[Stored records]

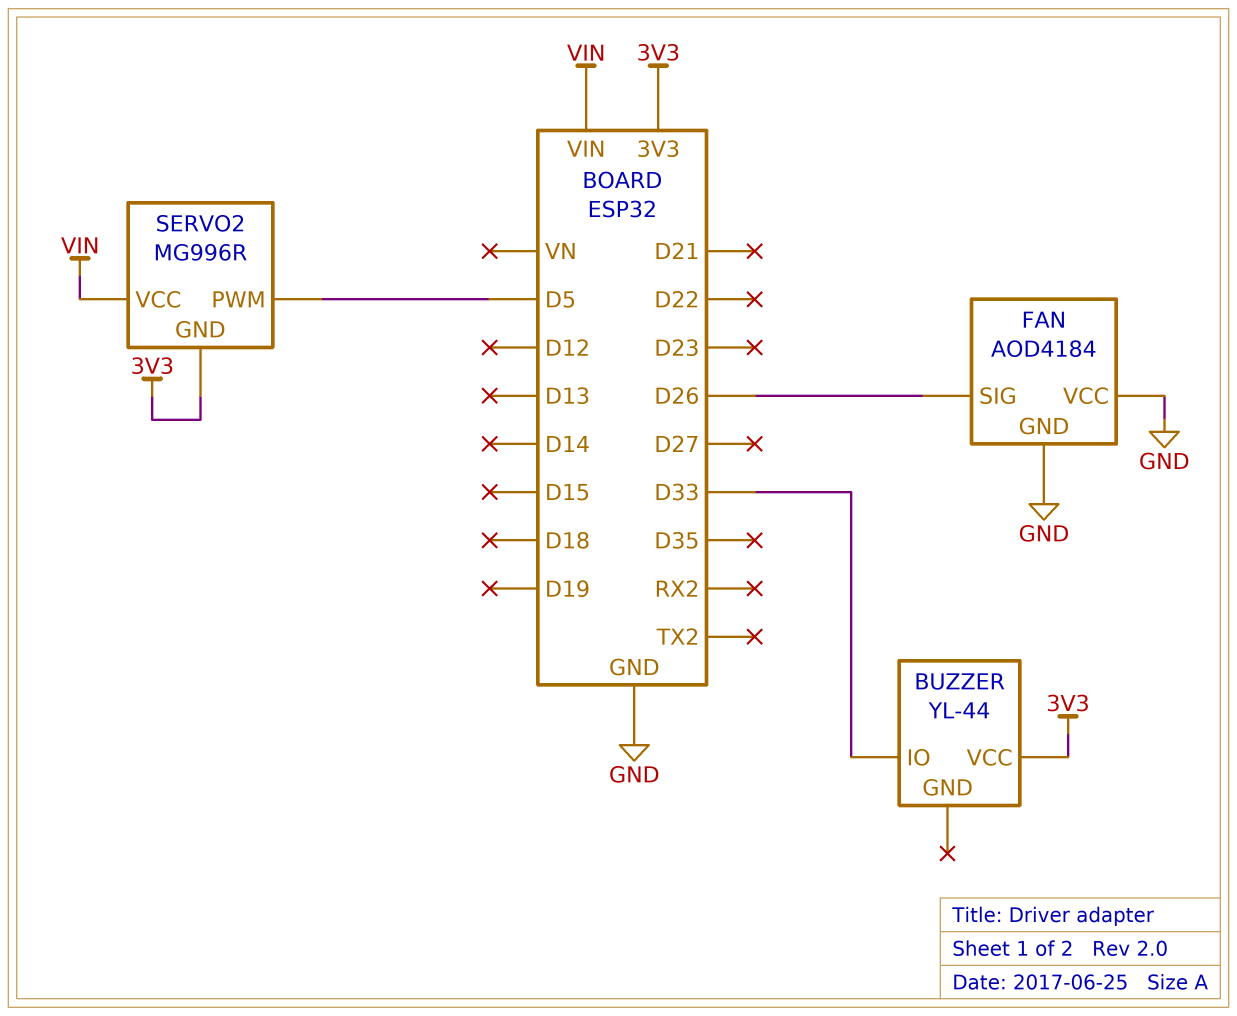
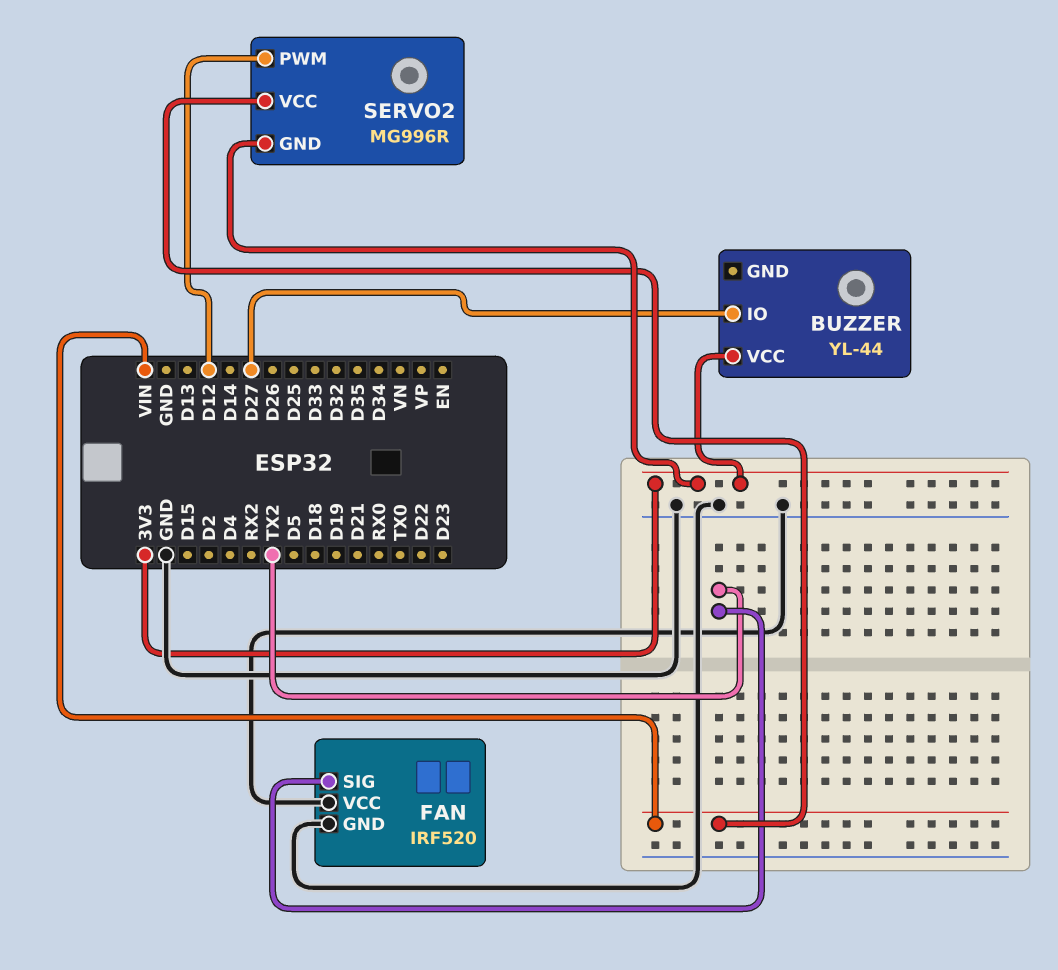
BUZZER pin IO: D33 -> D27
FAN: AOD4184 -> IRF520
FAN pin SIG: D26 -> TX2
SERVO2 pin PWM: D5 -> D12

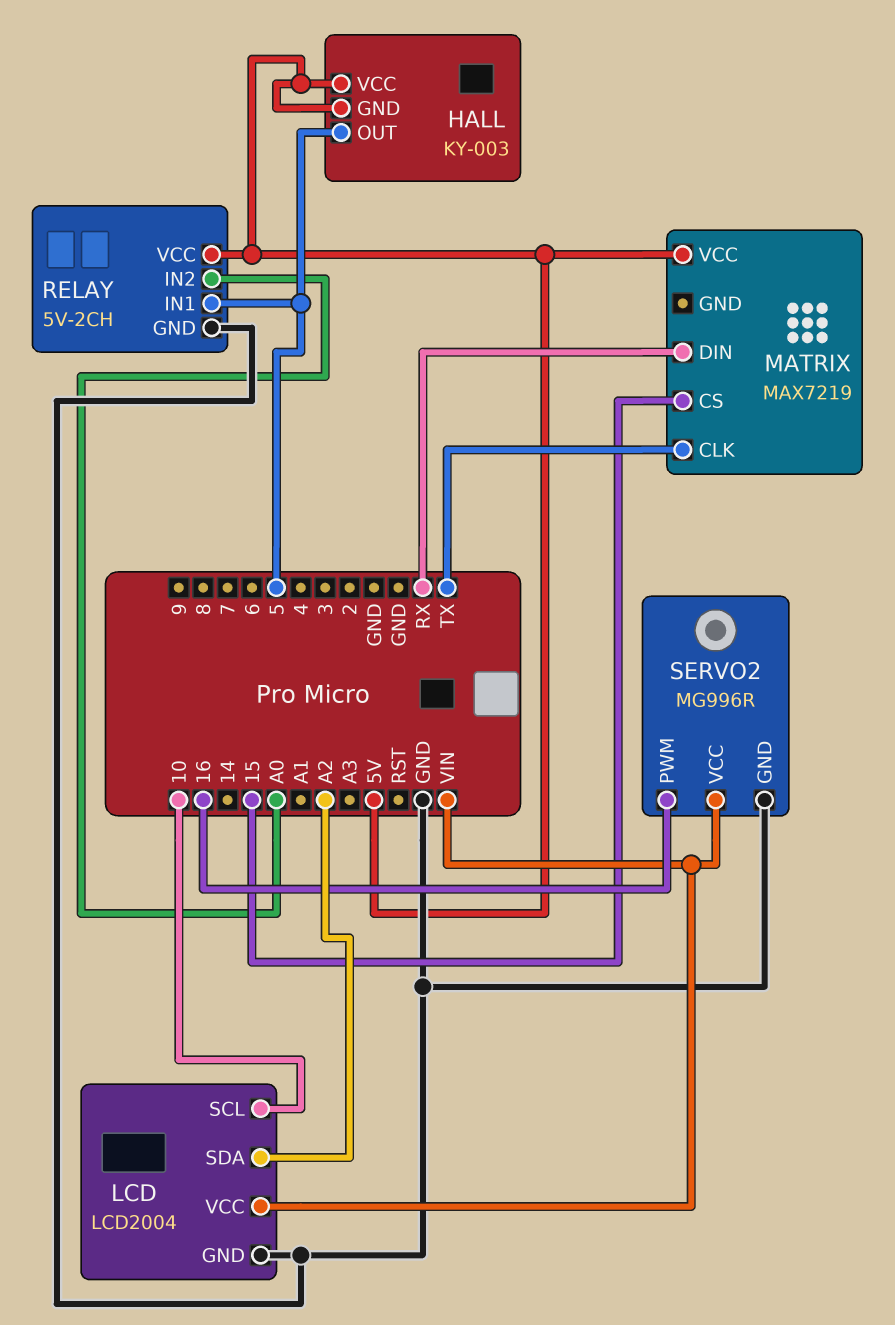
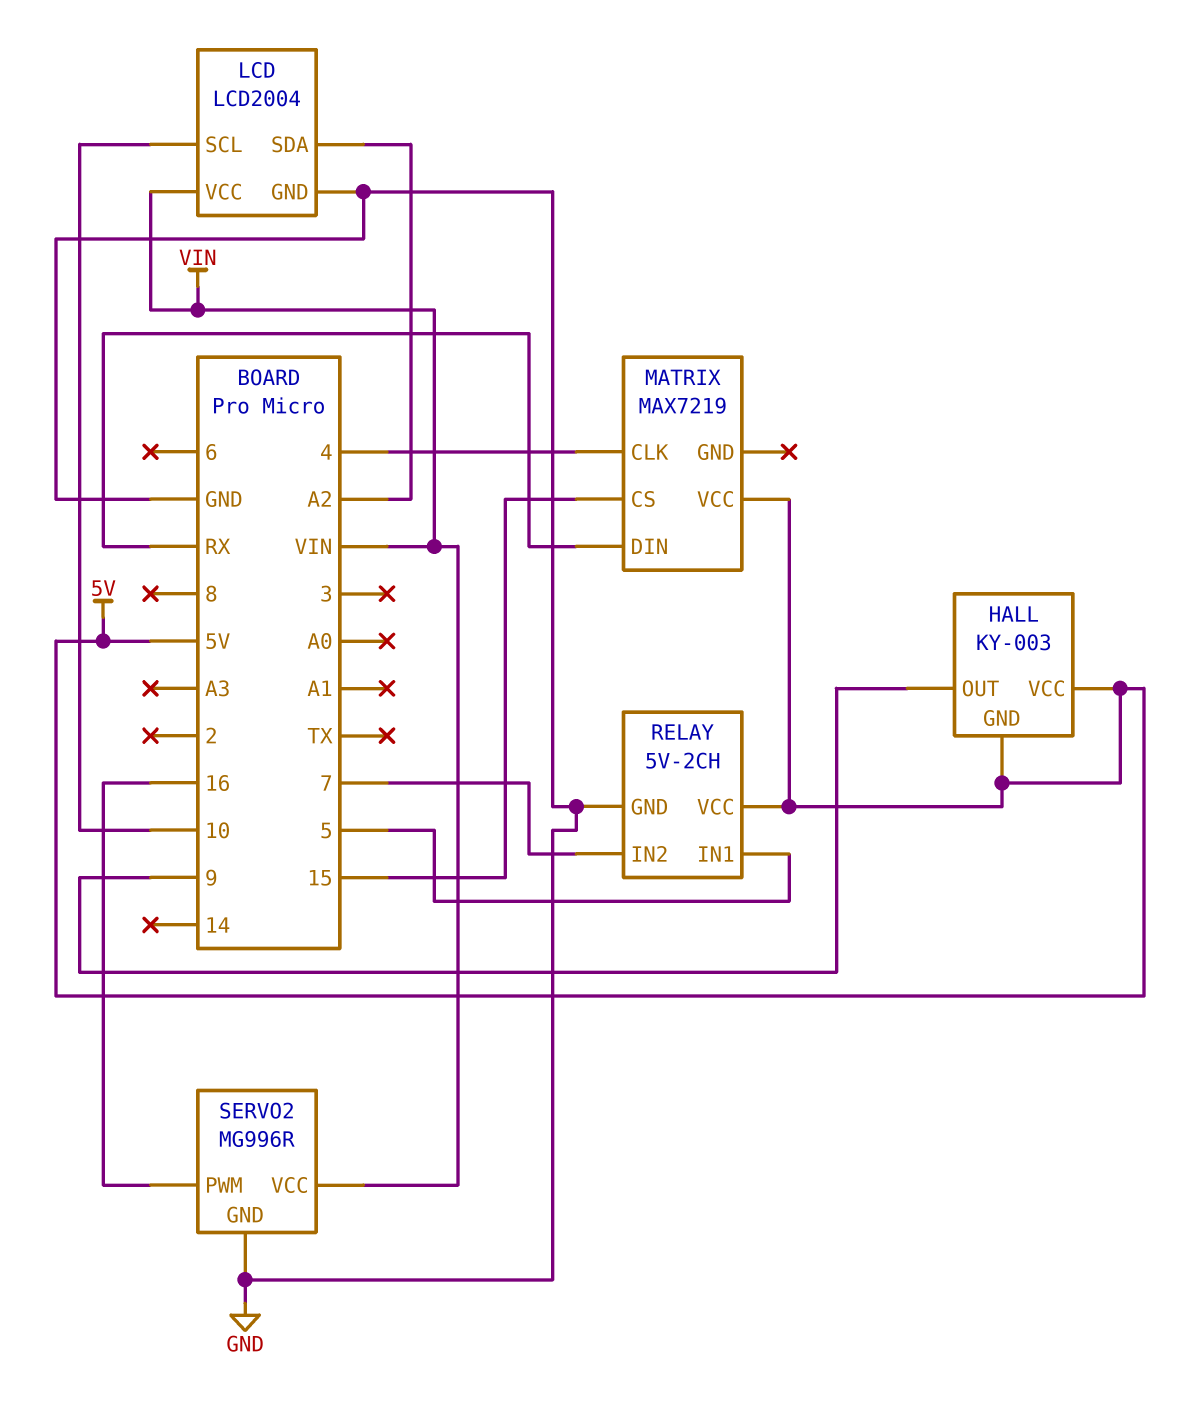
HALL pin OUT: 5 -> 9
MATRIX pin CLK: TX -> 4
RELAY pin IN2: A0 -> 7

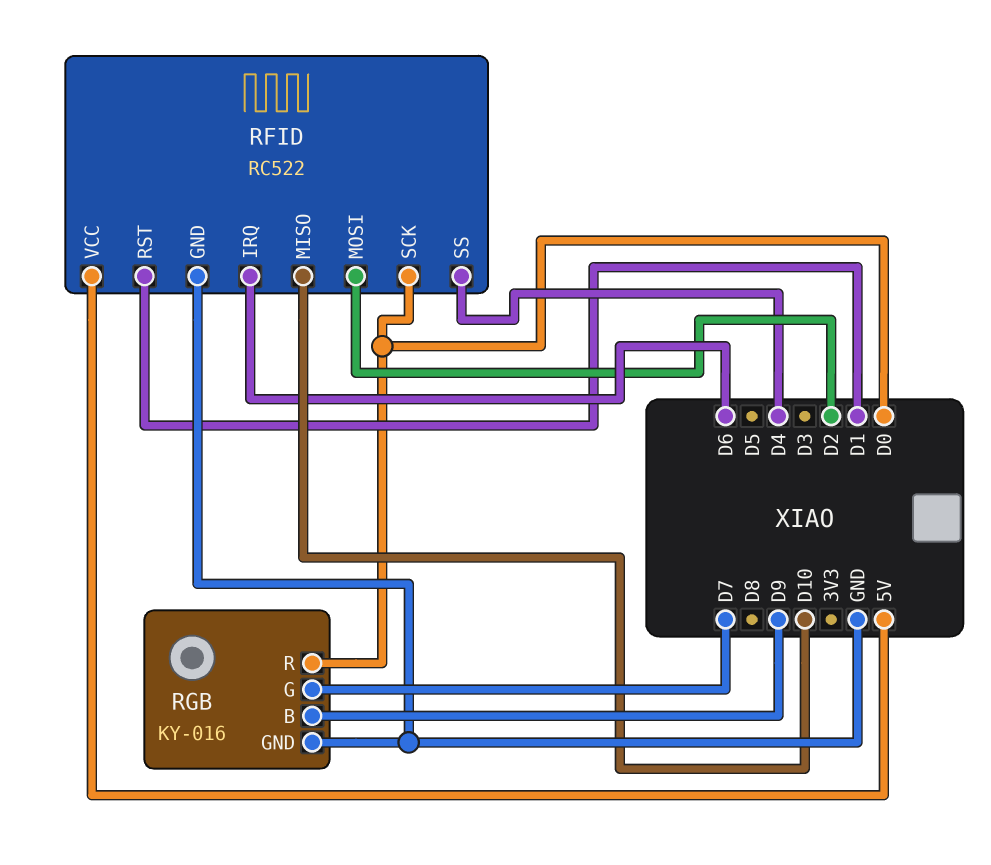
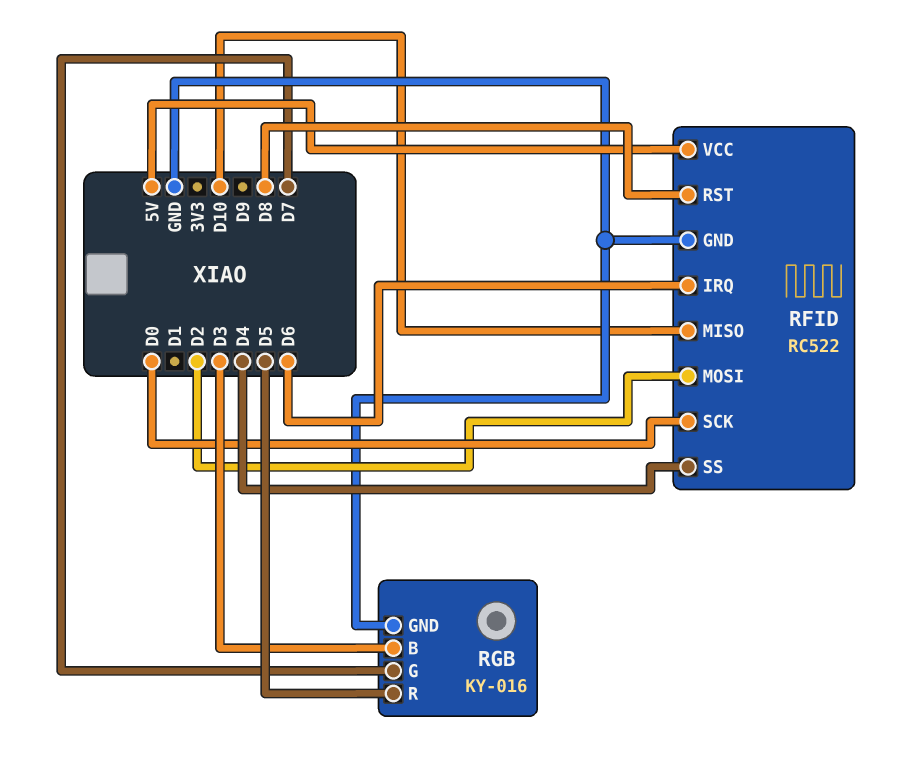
RFID pin RST: D1 -> D8
RGB pin B: D9 -> D3
RGB pin R: D0 -> D5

● Problem
All the records need to be printed again exactly as written, though without their pictures.

● Solution
BUZZER pin IO: D33 -> D27
FAN: AOD4184 -> IRF520
FAN pin SIG: D26 -> TX2
SERVO2 pin PWM: D5 -> D12

HALL pin OUT: 5 -> 9
MATRIX pin CLK: TX -> 4
RELAY pin IN2: A0 -> 7

RFID pin RST: D1 -> D8
RGB pin B: D9 -> D3
RGB pin R: D0 -> D5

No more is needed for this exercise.